[Records contained in a dataset]
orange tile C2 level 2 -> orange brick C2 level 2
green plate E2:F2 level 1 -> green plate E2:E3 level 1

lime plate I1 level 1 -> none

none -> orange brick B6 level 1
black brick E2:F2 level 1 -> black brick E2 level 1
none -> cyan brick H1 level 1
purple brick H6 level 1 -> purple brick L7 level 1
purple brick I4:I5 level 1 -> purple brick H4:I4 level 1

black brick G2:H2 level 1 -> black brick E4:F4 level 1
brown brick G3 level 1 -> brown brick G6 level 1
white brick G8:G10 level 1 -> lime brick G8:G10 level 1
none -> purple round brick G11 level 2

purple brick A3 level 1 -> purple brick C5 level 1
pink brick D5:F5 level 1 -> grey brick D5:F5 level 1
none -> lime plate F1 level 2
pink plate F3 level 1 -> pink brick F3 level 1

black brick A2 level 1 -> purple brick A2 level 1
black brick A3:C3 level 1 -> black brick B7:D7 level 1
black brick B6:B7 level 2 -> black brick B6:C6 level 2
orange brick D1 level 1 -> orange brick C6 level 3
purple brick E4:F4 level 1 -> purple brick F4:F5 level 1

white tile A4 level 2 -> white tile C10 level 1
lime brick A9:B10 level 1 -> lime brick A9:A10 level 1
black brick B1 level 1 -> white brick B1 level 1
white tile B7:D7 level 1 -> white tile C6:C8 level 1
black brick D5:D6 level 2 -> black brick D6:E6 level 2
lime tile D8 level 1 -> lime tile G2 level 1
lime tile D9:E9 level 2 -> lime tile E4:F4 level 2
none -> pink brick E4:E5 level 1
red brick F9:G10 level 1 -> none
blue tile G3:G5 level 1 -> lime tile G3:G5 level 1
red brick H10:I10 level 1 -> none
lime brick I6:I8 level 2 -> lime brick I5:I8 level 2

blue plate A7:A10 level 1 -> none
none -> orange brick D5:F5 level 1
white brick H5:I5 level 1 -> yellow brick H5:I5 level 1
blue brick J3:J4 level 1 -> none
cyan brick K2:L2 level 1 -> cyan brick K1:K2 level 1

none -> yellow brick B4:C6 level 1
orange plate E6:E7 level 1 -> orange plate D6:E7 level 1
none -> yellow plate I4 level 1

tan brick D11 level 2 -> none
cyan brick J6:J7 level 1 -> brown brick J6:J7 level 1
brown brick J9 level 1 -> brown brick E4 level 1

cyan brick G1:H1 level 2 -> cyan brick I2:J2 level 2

▸ INSTRUCTIONS FOR THE TASK: Output the records exactly, including every line.

▸ RESPONSE:
orange tile C2 level 2 -> orange brick C2 level 2
green plate E2:F2 level 1 -> green plate E2:E3 level 1

lime plate I1 level 1 -> none

none -> orange brick B6 level 1
black brick E2:F2 level 1 -> black brick E2 level 1
none -> cyan brick H1 level 1
purple brick H6 level 1 -> purple brick L7 level 1
purple brick I4:I5 level 1 -> purple brick H4:I4 level 1

black brick G2:H2 level 1 -> black brick E4:F4 level 1
brown brick G3 level 1 -> brown brick G6 level 1
white brick G8:G10 level 1 -> lime brick G8:G10 level 1
none -> purple round brick G11 level 2

purple brick A3 level 1 -> purple brick C5 level 1
pink brick D5:F5 level 1 -> grey brick D5:F5 level 1
none -> lime plate F1 level 2
pink plate F3 level 1 -> pink brick F3 level 1

black brick A2 level 1 -> purple brick A2 level 1
black brick A3:C3 level 1 -> black brick B7:D7 level 1
black brick B6:B7 level 2 -> black brick B6:C6 level 2
orange brick D1 level 1 -> orange brick C6 level 3
purple brick E4:F4 level 1 -> purple brick F4:F5 level 1

white tile A4 level 2 -> white tile C10 level 1
lime brick A9:B10 level 1 -> lime brick A9:A10 level 1
black brick B1 level 1 -> white brick B1 level 1
white tile B7:D7 level 1 -> white tile C6:C8 level 1
black brick D5:D6 level 2 -> black brick D6:E6 level 2
lime tile D8 level 1 -> lime tile G2 level 1
lime tile D9:E9 level 2 -> lime tile E4:F4 level 2
none -> pink brick E4:E5 level 1
red brick F9:G10 level 1 -> none
blue tile G3:G5 level 1 -> lime tile G3:G5 level 1
red brick H10:I10 level 1 -> none
lime brick I6:I8 level 2 -> lime brick I5:I8 level 2

blue plate A7:A10 level 1 -> none
none -> orange brick D5:F5 level 1
white brick H5:I5 level 1 -> yellow brick H5:I5 level 1
blue brick J3:J4 level 1 -> none
cyan brick K2:L2 level 1 -> cyan brick K1:K2 level 1

none -> yellow brick B4:C6 level 1
orange plate E6:E7 level 1 -> orange plate D6:E7 level 1
none -> yellow plate I4 level 1

tan brick D11 level 2 -> none
cyan brick J6:J7 level 1 -> brown brick J6:J7 level 1
brown brick J9 level 1 -> brown brick E4 level 1

cyan brick G1:H1 level 2 -> cyan brick I2:J2 level 2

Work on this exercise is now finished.